**Exercise details**.
Exactly the lines below from the one with "Schuh/gelb [711,195,877,297] ->" up to and including the one with "Schuh/braun [832,395,934,585] ->" make up the answer, with nothing else added.

Items from a dataset:
================

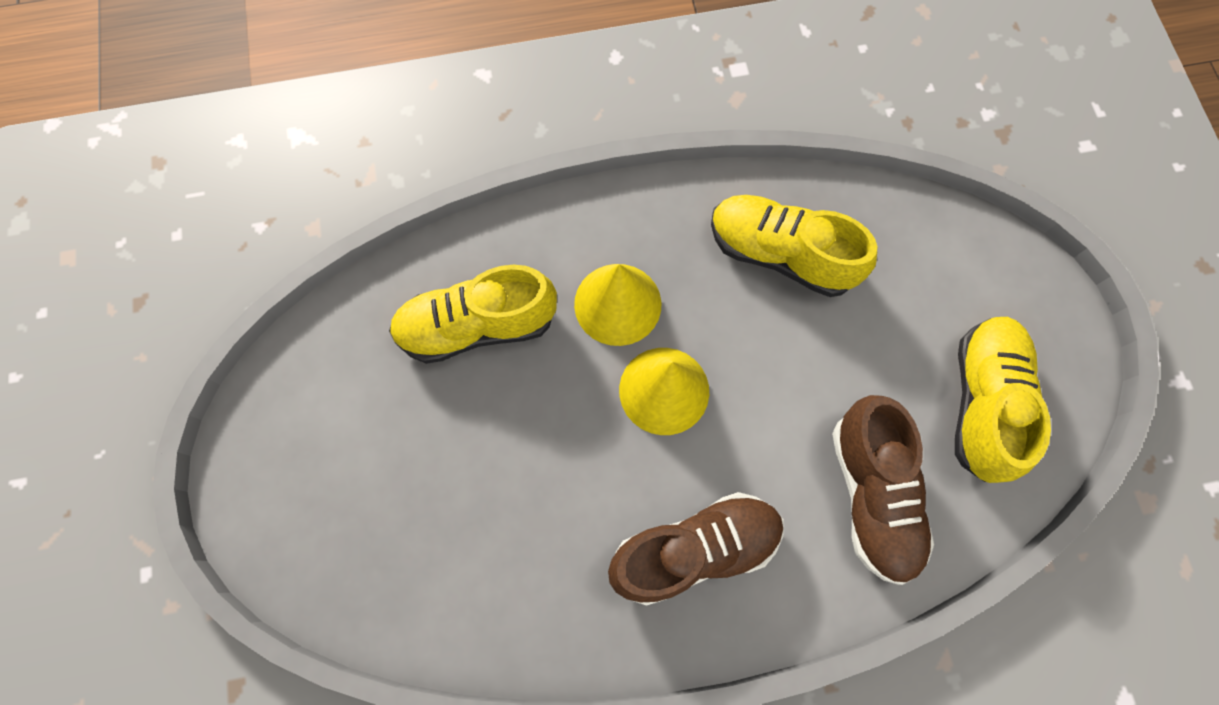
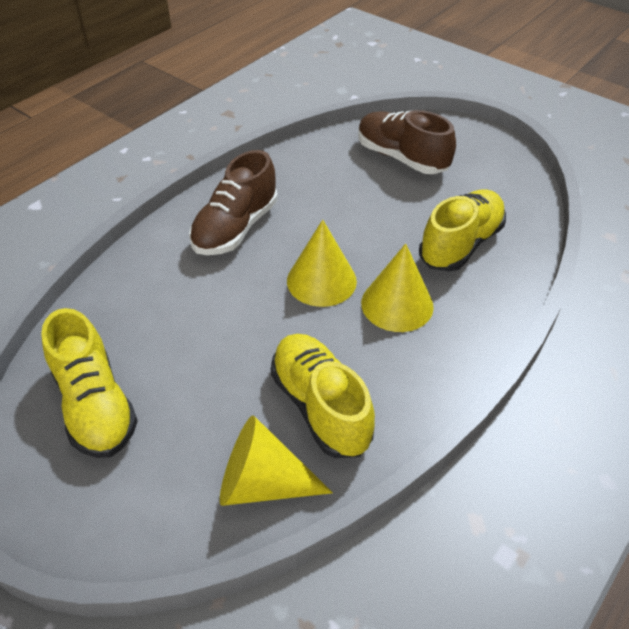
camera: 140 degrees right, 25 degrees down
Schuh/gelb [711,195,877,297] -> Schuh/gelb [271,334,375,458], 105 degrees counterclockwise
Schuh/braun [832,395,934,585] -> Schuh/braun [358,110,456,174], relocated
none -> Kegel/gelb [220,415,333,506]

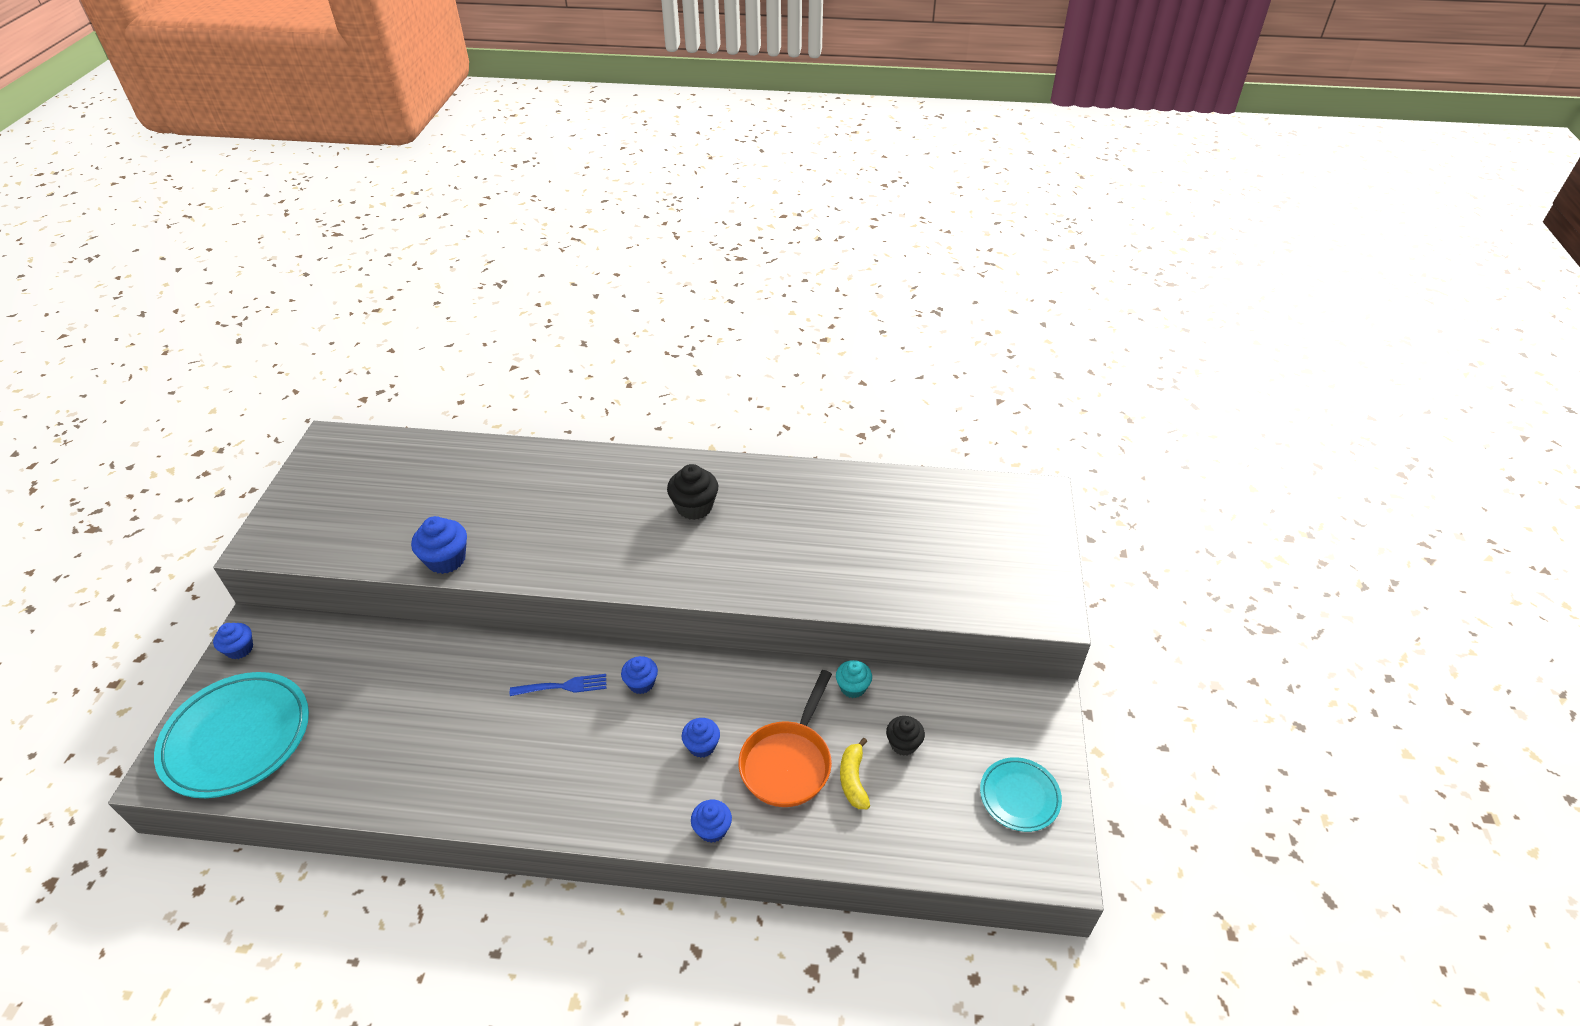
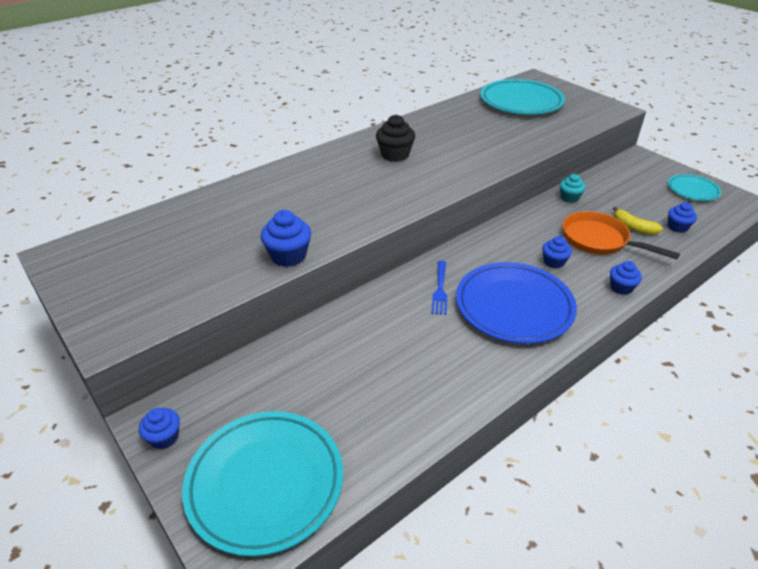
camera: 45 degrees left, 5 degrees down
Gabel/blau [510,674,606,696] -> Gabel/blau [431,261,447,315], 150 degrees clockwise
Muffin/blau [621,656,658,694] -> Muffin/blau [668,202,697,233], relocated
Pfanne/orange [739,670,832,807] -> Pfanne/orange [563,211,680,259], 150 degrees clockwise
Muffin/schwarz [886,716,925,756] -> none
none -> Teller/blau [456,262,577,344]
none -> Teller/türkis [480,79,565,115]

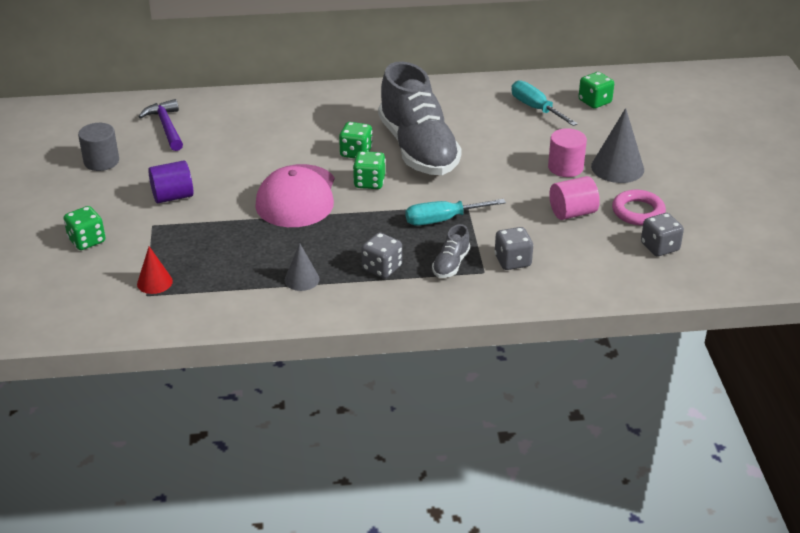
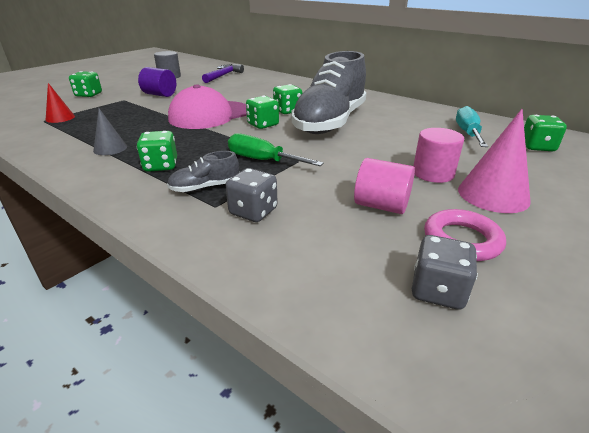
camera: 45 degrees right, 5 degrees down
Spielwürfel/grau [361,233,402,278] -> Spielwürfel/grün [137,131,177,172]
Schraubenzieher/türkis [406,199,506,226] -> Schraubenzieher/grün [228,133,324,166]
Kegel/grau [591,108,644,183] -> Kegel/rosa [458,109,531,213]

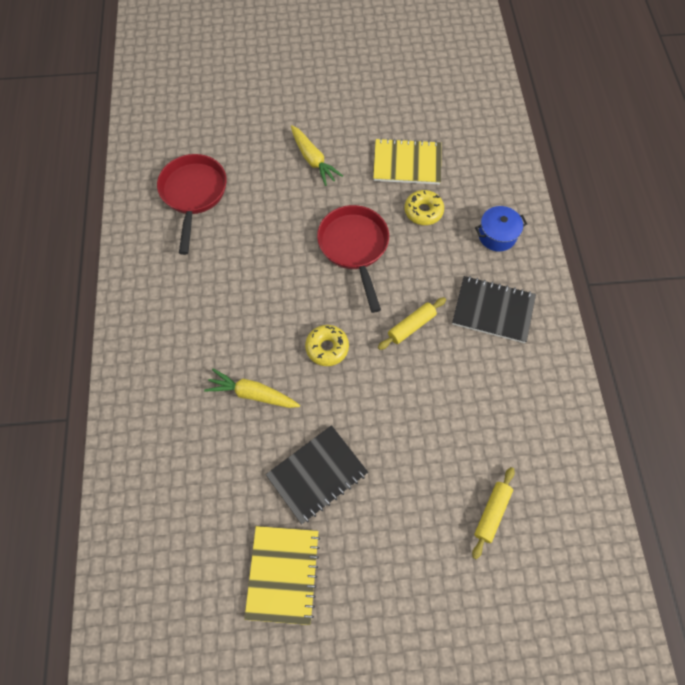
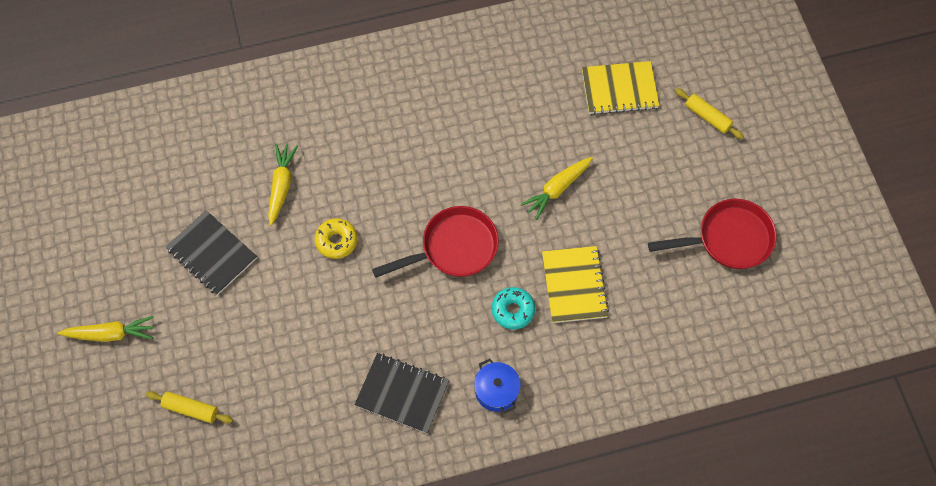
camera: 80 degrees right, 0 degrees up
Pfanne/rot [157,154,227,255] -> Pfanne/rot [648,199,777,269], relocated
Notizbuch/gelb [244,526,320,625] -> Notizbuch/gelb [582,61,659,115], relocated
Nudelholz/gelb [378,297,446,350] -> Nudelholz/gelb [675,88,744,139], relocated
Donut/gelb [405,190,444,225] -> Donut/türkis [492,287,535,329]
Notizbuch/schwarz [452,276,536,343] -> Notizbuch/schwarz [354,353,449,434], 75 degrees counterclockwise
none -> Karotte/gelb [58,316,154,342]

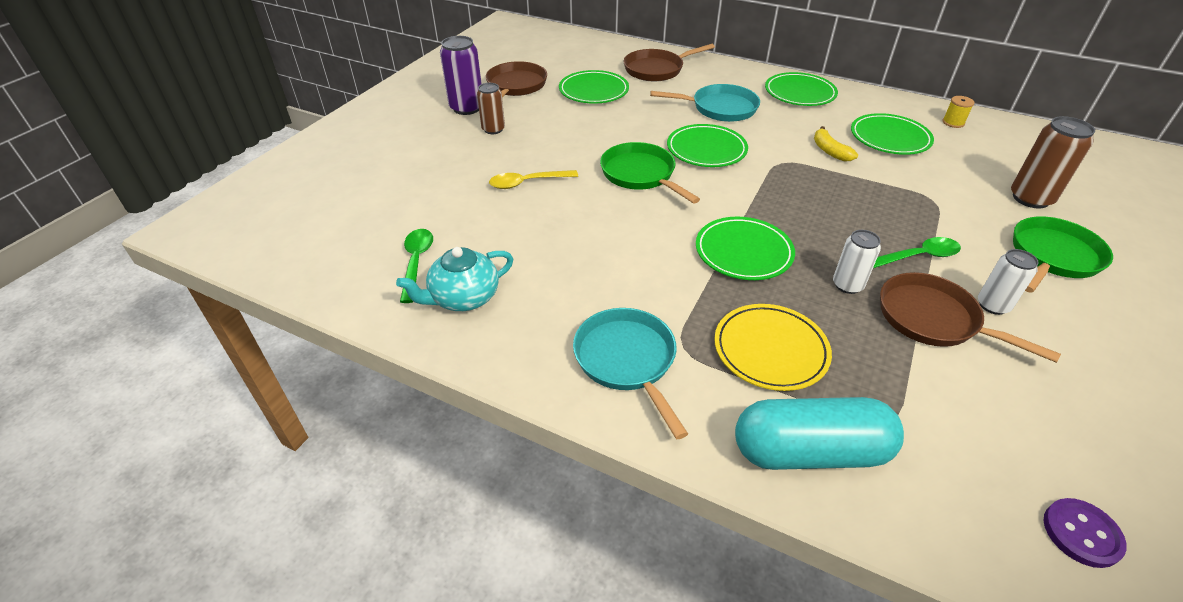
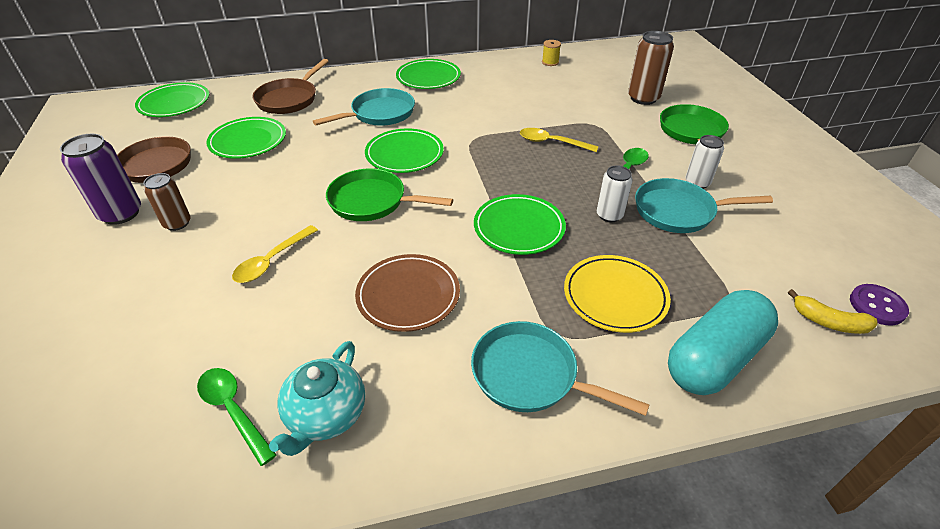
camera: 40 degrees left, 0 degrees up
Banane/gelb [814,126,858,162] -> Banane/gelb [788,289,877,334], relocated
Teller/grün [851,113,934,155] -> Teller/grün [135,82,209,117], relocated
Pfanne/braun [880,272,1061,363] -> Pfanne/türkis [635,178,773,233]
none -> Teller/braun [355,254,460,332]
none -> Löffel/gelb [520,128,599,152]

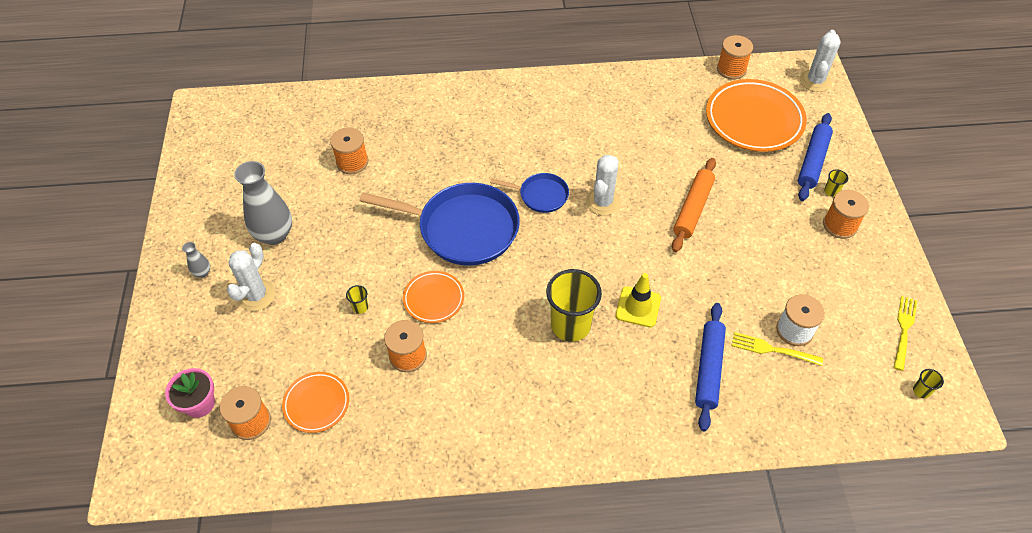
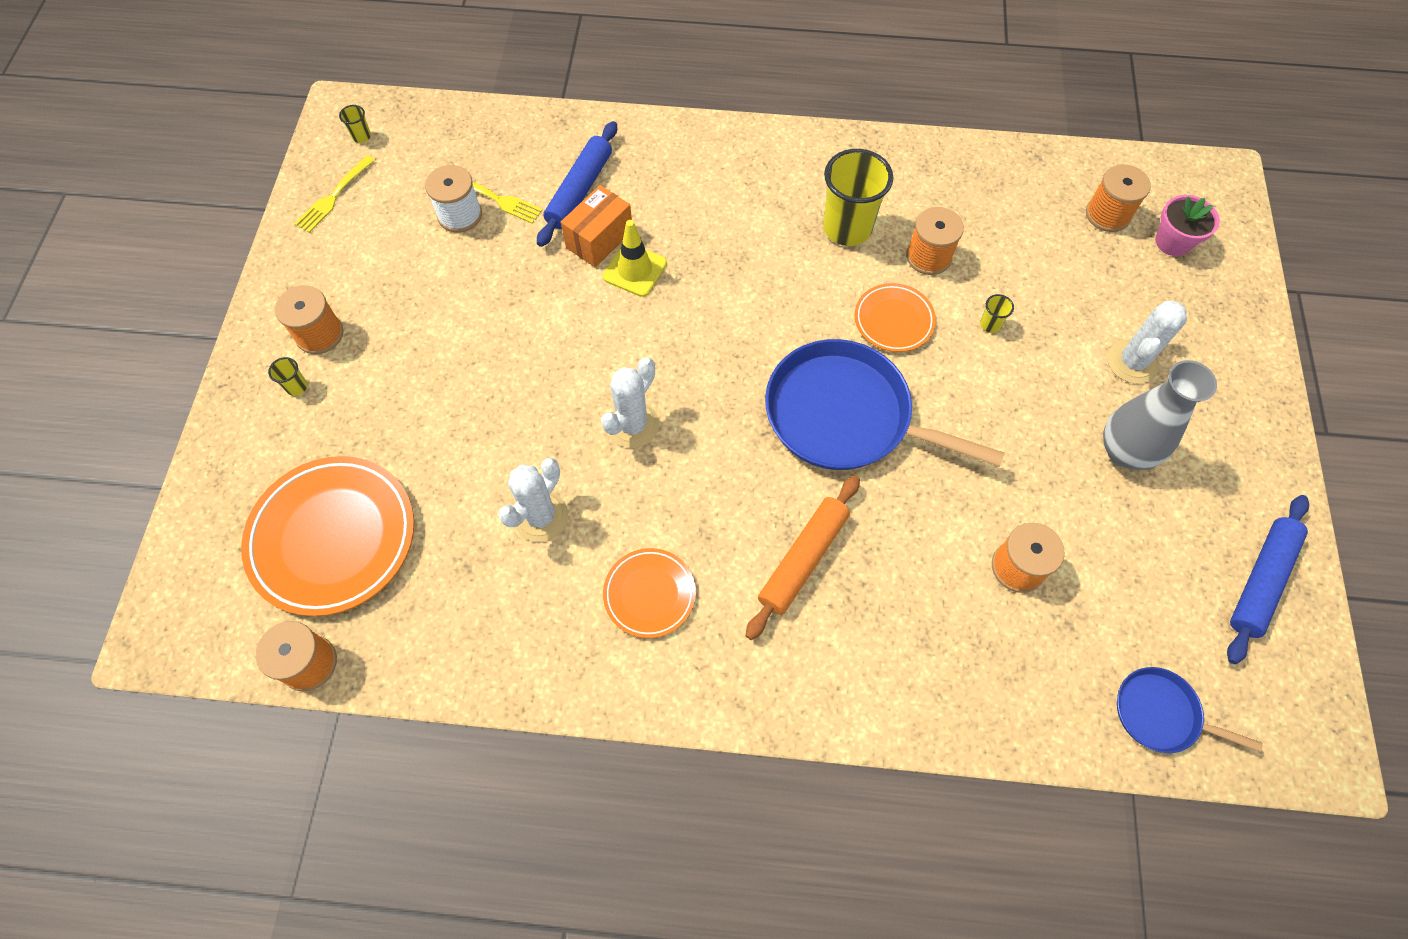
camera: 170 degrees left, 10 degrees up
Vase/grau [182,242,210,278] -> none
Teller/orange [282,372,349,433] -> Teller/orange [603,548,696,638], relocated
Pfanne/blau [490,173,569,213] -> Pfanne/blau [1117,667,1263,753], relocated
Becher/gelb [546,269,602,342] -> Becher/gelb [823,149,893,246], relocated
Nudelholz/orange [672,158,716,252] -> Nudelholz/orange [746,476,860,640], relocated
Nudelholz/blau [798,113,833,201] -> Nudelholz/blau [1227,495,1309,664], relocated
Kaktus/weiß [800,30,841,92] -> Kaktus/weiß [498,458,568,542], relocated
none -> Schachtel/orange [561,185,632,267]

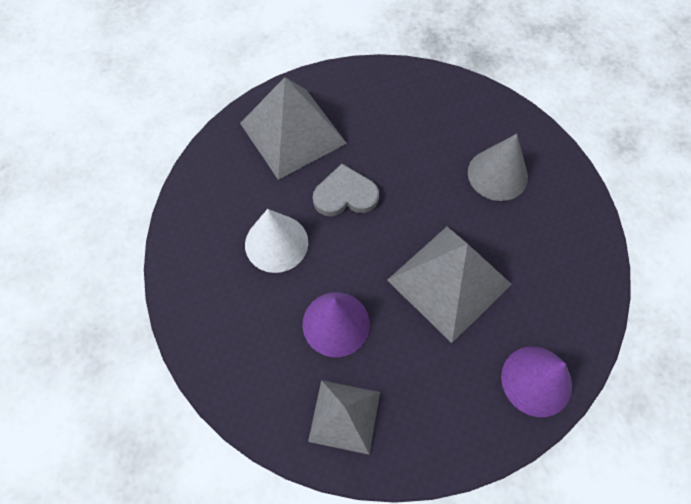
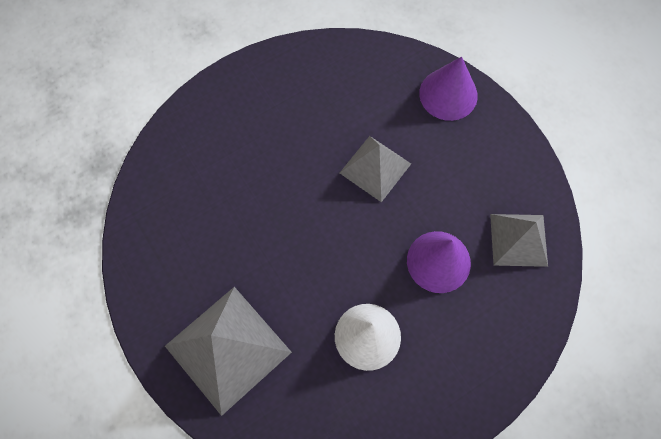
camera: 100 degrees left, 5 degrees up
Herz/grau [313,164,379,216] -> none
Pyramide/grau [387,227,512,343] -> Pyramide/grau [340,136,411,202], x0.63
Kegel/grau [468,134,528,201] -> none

================

**Expected output**.
Schuh/gelb [711,195,877,297] -> Schuh/gelb [271,334,375,458], 105 degrees counterclockwise
Schuh/braun [832,395,934,585] -> Schuh/braun [358,110,456,174], relocated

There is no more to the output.